- Brief: Extract from the listing below, verbatim, everything from the line containing "Choose the correct" down to the line containing "(B) picture frame", with both of those lines included.

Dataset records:
-*-

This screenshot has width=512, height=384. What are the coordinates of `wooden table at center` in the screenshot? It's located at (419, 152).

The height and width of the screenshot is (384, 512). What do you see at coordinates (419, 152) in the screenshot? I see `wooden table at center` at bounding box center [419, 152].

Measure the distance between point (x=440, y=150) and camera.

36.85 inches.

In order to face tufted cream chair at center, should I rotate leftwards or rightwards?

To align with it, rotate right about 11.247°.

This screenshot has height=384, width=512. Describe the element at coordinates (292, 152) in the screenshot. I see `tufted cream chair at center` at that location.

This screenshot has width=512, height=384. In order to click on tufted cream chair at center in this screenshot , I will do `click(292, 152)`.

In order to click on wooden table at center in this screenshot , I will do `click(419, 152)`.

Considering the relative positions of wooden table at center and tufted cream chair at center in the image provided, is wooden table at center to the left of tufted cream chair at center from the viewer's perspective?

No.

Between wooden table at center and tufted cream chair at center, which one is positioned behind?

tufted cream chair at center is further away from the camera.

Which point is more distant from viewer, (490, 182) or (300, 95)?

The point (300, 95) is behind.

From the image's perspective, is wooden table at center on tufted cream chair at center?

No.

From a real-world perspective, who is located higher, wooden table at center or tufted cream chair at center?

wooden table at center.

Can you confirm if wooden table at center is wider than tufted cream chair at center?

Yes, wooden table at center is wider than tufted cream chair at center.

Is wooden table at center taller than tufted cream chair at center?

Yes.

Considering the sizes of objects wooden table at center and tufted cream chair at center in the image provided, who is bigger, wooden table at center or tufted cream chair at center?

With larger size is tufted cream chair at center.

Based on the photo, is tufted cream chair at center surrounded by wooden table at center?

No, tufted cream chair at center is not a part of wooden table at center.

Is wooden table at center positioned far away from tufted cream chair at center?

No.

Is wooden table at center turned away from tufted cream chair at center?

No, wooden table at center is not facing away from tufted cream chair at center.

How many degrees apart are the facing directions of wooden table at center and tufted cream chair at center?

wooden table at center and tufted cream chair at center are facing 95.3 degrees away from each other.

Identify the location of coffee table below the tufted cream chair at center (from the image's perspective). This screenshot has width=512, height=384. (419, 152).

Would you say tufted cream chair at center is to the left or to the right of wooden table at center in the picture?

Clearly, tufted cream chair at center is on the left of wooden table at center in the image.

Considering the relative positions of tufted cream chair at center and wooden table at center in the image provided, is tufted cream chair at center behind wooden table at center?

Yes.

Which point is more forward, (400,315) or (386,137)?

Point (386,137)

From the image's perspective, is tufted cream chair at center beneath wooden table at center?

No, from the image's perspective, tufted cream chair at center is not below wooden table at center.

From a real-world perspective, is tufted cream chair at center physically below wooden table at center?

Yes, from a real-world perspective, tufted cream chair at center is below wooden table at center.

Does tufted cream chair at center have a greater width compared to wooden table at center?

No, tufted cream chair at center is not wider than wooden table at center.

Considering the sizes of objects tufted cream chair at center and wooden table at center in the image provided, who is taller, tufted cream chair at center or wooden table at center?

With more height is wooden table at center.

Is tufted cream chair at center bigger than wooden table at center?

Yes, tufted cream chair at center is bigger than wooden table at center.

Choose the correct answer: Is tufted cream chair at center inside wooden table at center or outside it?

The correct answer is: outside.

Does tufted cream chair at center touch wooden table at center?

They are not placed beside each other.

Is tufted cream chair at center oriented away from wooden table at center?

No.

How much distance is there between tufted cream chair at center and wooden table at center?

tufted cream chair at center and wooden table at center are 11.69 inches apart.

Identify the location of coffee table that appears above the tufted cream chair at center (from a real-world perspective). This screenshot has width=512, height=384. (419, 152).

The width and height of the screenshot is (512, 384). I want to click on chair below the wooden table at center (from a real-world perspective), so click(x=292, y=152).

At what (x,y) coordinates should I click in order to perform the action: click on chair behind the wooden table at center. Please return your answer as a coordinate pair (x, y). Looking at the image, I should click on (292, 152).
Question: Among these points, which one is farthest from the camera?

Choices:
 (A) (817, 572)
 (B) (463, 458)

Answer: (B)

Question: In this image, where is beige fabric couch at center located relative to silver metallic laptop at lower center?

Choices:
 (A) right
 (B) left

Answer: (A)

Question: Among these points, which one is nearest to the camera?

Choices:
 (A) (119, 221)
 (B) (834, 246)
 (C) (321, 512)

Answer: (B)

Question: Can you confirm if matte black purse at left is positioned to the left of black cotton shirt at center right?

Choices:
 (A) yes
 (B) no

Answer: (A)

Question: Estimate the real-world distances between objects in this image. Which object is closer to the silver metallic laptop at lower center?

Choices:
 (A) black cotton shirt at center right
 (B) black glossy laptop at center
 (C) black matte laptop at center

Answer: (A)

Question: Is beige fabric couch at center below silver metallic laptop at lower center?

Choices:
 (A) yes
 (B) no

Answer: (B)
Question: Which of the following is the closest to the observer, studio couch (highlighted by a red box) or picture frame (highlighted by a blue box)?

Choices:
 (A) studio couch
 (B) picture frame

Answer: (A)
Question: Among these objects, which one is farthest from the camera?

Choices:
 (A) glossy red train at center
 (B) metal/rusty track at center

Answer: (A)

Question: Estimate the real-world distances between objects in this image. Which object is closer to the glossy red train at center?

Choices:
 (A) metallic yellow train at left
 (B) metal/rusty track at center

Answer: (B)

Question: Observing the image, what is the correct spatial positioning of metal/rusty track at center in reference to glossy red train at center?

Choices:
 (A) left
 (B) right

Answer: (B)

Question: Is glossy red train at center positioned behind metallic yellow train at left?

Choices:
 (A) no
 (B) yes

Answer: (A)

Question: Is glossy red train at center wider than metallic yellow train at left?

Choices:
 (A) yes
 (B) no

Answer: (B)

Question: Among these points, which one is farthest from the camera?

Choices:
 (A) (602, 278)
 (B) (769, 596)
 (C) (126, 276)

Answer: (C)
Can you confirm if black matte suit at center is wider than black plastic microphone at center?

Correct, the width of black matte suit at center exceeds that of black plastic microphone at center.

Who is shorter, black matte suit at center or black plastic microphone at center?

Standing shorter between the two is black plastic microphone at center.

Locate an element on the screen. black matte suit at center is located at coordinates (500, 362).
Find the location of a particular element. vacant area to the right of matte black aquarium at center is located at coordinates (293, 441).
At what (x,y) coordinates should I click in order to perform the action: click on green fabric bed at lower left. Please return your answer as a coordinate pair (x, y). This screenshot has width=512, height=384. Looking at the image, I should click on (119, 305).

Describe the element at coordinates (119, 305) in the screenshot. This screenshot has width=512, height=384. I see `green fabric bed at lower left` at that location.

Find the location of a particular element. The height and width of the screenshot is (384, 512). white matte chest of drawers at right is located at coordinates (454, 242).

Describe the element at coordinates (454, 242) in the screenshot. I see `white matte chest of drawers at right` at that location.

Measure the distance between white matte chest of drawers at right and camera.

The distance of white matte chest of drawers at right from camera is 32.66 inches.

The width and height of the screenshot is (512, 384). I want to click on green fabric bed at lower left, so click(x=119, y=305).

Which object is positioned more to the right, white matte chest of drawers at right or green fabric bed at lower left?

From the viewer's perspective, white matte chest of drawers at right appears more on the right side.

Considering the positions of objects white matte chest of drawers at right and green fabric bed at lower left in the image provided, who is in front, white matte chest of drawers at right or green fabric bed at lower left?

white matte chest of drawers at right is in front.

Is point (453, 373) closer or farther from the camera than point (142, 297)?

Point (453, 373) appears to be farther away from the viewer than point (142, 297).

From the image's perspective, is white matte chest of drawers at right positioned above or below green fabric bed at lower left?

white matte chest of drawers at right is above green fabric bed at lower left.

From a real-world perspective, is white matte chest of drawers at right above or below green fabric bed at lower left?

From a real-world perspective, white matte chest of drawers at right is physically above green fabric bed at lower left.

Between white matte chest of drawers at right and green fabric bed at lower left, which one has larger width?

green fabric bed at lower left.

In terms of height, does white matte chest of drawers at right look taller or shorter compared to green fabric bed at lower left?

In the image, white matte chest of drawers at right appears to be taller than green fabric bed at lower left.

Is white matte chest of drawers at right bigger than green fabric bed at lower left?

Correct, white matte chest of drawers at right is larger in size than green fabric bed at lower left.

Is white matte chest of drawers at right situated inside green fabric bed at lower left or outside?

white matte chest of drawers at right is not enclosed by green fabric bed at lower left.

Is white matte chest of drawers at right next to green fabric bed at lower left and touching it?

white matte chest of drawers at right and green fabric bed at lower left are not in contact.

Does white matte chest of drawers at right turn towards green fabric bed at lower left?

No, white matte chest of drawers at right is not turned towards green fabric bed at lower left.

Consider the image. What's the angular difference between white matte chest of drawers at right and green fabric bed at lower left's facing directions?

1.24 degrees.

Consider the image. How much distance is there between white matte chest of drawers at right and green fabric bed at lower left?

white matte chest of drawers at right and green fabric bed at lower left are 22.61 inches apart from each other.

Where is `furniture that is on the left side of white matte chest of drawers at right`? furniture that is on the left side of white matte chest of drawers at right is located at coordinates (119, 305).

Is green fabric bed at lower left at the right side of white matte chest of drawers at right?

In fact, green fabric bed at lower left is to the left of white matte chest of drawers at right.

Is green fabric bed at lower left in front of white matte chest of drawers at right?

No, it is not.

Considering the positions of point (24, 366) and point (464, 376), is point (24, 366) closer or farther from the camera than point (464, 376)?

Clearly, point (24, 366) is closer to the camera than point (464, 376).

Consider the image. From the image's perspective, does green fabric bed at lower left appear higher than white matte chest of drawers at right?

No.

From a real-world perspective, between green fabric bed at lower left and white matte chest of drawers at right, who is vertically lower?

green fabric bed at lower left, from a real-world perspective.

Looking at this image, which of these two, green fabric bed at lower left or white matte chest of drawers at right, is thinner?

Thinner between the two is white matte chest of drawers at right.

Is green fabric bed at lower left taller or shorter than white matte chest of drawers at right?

-*-

- Written response:
Choose the correct answer: Is tufted cream chair at center inside wooden table at center or outside it?

The correct answer is: outside.

Does tufted cream chair at center touch wooden table at center?

They are not placed beside each other.

Is tufted cream chair at center oriented away from wooden table at center?

No.

How much distance is there between tufted cream chair at center and wooden table at center?

tufted cream chair at center and wooden table at center are 11.69 inches apart.

Identify the location of coffee table that appears above the tufted cream chair at center (from a real-world perspective). This screenshot has width=512, height=384. (419, 152).

The width and height of the screenshot is (512, 384). I want to click on chair below the wooden table at center (from a real-world perspective), so click(x=292, y=152).

At what (x,y) coordinates should I click in order to perform the action: click on chair behind the wooden table at center. Please return your answer as a coordinate pair (x, y). Looking at the image, I should click on (292, 152).
Question: Among these points, which one is farthest from the camera?

Choices:
 (A) (817, 572)
 (B) (463, 458)

Answer: (B)

Question: In this image, where is beige fabric couch at center located relative to silver metallic laptop at lower center?

Choices:
 (A) right
 (B) left

Answer: (A)

Question: Among these points, which one is nearest to the camera?

Choices:
 (A) (119, 221)
 (B) (834, 246)
 (C) (321, 512)

Answer: (B)

Question: Can you confirm if matte black purse at left is positioned to the left of black cotton shirt at center right?

Choices:
 (A) yes
 (B) no

Answer: (A)

Question: Estimate the real-world distances between objects in this image. Which object is closer to the silver metallic laptop at lower center?

Choices:
 (A) black cotton shirt at center right
 (B) black glossy laptop at center
 (C) black matte laptop at center

Answer: (A)

Question: Is beige fabric couch at center below silver metallic laptop at lower center?

Choices:
 (A) yes
 (B) no

Answer: (B)
Question: Which of the following is the closest to the observer, studio couch (highlighted by a red box) or picture frame (highlighted by a blue box)?

Choices:
 (A) studio couch
 (B) picture frame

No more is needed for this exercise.